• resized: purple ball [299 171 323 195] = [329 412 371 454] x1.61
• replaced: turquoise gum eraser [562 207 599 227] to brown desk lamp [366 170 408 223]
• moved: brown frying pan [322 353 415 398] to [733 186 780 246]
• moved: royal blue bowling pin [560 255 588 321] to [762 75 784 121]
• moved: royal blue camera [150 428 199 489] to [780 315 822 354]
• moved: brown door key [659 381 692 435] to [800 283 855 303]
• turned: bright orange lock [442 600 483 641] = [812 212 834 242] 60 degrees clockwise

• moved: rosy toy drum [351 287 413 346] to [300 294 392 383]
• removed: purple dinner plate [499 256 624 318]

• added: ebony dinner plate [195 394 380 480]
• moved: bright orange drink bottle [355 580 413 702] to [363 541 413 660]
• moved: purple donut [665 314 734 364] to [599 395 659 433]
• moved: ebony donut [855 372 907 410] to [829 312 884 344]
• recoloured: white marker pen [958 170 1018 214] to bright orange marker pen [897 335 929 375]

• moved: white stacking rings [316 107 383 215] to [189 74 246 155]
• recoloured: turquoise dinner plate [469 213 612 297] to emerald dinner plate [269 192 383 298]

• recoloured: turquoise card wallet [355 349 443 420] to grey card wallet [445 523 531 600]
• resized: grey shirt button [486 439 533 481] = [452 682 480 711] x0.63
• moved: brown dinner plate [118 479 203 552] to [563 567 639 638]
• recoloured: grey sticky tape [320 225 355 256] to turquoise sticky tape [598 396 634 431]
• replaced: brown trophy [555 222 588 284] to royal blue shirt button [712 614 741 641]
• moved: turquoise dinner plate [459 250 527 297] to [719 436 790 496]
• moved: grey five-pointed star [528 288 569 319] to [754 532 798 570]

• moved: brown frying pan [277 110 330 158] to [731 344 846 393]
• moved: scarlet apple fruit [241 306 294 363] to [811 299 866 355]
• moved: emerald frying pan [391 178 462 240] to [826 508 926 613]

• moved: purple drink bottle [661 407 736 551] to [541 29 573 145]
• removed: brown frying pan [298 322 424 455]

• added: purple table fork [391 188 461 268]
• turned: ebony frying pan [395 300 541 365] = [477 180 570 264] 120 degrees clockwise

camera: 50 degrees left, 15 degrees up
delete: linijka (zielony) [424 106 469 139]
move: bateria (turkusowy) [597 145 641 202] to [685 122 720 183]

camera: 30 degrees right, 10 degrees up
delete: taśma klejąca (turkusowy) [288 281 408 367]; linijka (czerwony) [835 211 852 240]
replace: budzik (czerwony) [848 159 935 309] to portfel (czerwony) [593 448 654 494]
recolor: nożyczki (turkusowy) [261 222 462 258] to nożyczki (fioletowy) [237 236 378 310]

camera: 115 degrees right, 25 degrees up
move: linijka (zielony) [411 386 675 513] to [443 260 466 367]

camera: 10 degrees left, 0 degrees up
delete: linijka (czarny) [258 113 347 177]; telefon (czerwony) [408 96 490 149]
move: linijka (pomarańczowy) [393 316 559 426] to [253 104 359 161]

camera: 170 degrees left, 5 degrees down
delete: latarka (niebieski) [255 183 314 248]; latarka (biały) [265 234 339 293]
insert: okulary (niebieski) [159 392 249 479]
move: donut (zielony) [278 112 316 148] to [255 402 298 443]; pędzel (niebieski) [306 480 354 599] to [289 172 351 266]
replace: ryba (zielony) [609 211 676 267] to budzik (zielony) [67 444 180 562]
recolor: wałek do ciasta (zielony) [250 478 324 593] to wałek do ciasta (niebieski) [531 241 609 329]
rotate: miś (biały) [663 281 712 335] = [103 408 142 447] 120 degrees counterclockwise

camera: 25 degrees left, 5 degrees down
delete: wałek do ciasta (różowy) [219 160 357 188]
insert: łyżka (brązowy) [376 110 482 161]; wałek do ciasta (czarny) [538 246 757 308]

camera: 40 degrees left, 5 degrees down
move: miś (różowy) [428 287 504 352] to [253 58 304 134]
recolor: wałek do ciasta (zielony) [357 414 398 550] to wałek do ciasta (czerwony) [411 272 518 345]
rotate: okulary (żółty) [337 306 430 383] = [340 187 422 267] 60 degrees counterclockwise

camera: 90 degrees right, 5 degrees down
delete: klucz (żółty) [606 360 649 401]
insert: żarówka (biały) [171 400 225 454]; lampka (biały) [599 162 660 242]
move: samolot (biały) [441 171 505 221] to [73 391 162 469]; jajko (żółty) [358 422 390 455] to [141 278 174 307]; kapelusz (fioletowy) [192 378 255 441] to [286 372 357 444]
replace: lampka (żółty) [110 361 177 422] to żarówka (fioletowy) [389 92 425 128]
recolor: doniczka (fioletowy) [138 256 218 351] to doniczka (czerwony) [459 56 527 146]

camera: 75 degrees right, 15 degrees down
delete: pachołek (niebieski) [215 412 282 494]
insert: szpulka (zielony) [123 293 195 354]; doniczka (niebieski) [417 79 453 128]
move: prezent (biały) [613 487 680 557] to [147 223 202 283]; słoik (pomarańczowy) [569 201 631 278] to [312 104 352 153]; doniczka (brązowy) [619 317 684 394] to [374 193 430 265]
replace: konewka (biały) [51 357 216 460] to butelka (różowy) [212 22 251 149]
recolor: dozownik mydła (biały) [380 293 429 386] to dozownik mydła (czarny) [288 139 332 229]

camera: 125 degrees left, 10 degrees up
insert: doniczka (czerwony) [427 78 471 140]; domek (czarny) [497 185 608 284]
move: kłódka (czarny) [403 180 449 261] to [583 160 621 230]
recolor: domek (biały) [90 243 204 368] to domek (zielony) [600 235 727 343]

....................

Exercise requirements
When you restate the listing, keep each line identical to the original.

Finished exercise
• resized: purple ball [299 171 323 195] = [329 412 371 454] x1.61
• replaced: turquoise gum eraser [562 207 599 227] to brown desk lamp [366 170 408 223]
• moved: brown frying pan [322 353 415 398] to [733 186 780 246]
• moved: royal blue bowling pin [560 255 588 321] to [762 75 784 121]
• moved: royal blue camera [150 428 199 489] to [780 315 822 354]
• moved: brown door key [659 381 692 435] to [800 283 855 303]
• turned: bright orange lock [442 600 483 641] = [812 212 834 242] 60 degrees clockwise

• moved: rosy toy drum [351 287 413 346] to [300 294 392 383]
• removed: purple dinner plate [499 256 624 318]

• added: ebony dinner plate [195 394 380 480]
• moved: bright orange drink bottle [355 580 413 702] to [363 541 413 660]
• moved: purple donut [665 314 734 364] to [599 395 659 433]
• moved: ebony donut [855 372 907 410] to [829 312 884 344]
• recoloured: white marker pen [958 170 1018 214] to bright orange marker pen [897 335 929 375]

• moved: white stacking rings [316 107 383 215] to [189 74 246 155]
• recoloured: turquoise dinner plate [469 213 612 297] to emerald dinner plate [269 192 383 298]

• recoloured: turquoise card wallet [355 349 443 420] to grey card wallet [445 523 531 600]
• resized: grey shirt button [486 439 533 481] = [452 682 480 711] x0.63
• moved: brown dinner plate [118 479 203 552] to [563 567 639 638]
• recoloured: grey sticky tape [320 225 355 256] to turquoise sticky tape [598 396 634 431]
• replaced: brown trophy [555 222 588 284] to royal blue shirt button [712 614 741 641]
• moved: turquoise dinner plate [459 250 527 297] to [719 436 790 496]
• moved: grey five-pointed star [528 288 569 319] to [754 532 798 570]

• moved: brown frying pan [277 110 330 158] to [731 344 846 393]
• moved: scarlet apple fruit [241 306 294 363] to [811 299 866 355]
• moved: emerald frying pan [391 178 462 240] to [826 508 926 613]

• moved: purple drink bottle [661 407 736 551] to [541 29 573 145]
• removed: brown frying pan [298 322 424 455]

• added: purple table fork [391 188 461 268]
• turned: ebony frying pan [395 300 541 365] = [477 180 570 264] 120 degrees clockwise

camera: 50 degrees left, 15 degrees up
delete: linijka (zielony) [424 106 469 139]
move: bateria (turkusowy) [597 145 641 202] to [685 122 720 183]

camera: 30 degrees right, 10 degrees up
delete: taśma klejąca (turkusowy) [288 281 408 367]; linijka (czerwony) [835 211 852 240]
replace: budzik (czerwony) [848 159 935 309] to portfel (czerwony) [593 448 654 494]
recolor: nożyczki (turkusowy) [261 222 462 258] to nożyczki (fioletowy) [237 236 378 310]

camera: 115 degrees right, 25 degrees up
move: linijka (zielony) [411 386 675 513] to [443 260 466 367]

camera: 10 degrees left, 0 degrees up
delete: linijka (czarny) [258 113 347 177]; telefon (czerwony) [408 96 490 149]
move: linijka (pomarańczowy) [393 316 559 426] to [253 104 359 161]

camera: 170 degrees left, 5 degrees down
delete: latarka (niebieski) [255 183 314 248]; latarka (biały) [265 234 339 293]
insert: okulary (niebieski) [159 392 249 479]
move: donut (zielony) [278 112 316 148] to [255 402 298 443]; pędzel (niebieski) [306 480 354 599] to [289 172 351 266]
replace: ryba (zielony) [609 211 676 267] to budzik (zielony) [67 444 180 562]
recolor: wałek do ciasta (zielony) [250 478 324 593] to wałek do ciasta (niebieski) [531 241 609 329]
rotate: miś (biały) [663 281 712 335] = [103 408 142 447] 120 degrees counterclockwise

camera: 25 degrees left, 5 degrees down
delete: wałek do ciasta (różowy) [219 160 357 188]
insert: łyżka (brązowy) [376 110 482 161]; wałek do ciasta (czarny) [538 246 757 308]

camera: 40 degrees left, 5 degrees down
move: miś (różowy) [428 287 504 352] to [253 58 304 134]
recolor: wałek do ciasta (zielony) [357 414 398 550] to wałek do ciasta (czerwony) [411 272 518 345]
rotate: okulary (żółty) [337 306 430 383] = [340 187 422 267] 60 degrees counterclockwise

camera: 90 degrees right, 5 degrees down
delete: klucz (żółty) [606 360 649 401]
insert: żarówka (biały) [171 400 225 454]; lampka (biały) [599 162 660 242]
move: samolot (biały) [441 171 505 221] to [73 391 162 469]; jajko (żółty) [358 422 390 455] to [141 278 174 307]; kapelusz (fioletowy) [192 378 255 441] to [286 372 357 444]
replace: lampka (żółty) [110 361 177 422] to żarówka (fioletowy) [389 92 425 128]
recolor: doniczka (fioletowy) [138 256 218 351] to doniczka (czerwony) [459 56 527 146]

camera: 75 degrees right, 15 degrees down
delete: pachołek (niebieski) [215 412 282 494]
insert: szpulka (zielony) [123 293 195 354]; doniczka (niebieski) [417 79 453 128]
move: prezent (biały) [613 487 680 557] to [147 223 202 283]; słoik (pomarańczowy) [569 201 631 278] to [312 104 352 153]; doniczka (brązowy) [619 317 684 394] to [374 193 430 265]
replace: konewka (biały) [51 357 216 460] to butelka (różowy) [212 22 251 149]
recolor: dozownik mydła (biały) [380 293 429 386] to dozownik mydła (czarny) [288 139 332 229]

camera: 125 degrees left, 10 degrees up
insert: doniczka (czerwony) [427 78 471 140]; domek (czarny) [497 185 608 284]
move: kłódka (czarny) [403 180 449 261] to [583 160 621 230]
recolor: domek (biały) [90 243 204 368] to domek (zielony) [600 235 727 343]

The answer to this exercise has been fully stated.